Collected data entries
□ □ □

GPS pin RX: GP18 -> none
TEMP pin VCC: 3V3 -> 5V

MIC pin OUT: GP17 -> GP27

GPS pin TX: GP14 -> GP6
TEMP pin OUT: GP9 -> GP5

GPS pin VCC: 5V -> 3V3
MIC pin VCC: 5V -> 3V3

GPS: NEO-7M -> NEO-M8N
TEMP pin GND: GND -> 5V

□ □ □

Each line from the one containing "TEMP pin VCC: 3V3 -> 5V" to the close of the records must appear in the output exactly, and no other line.

TEMP pin VCC: 3V3 -> 5V

MIC pin OUT: GP17 -> GP27

GPS pin TX: GP14 -> GP6
TEMP pin OUT: GP9 -> GP5

GPS pin VCC: 5V -> 3V3
MIC pin VCC: 5V -> 3V3

GPS: NEO-7M -> NEO-M8N
TEMP pin GND: GND -> 5V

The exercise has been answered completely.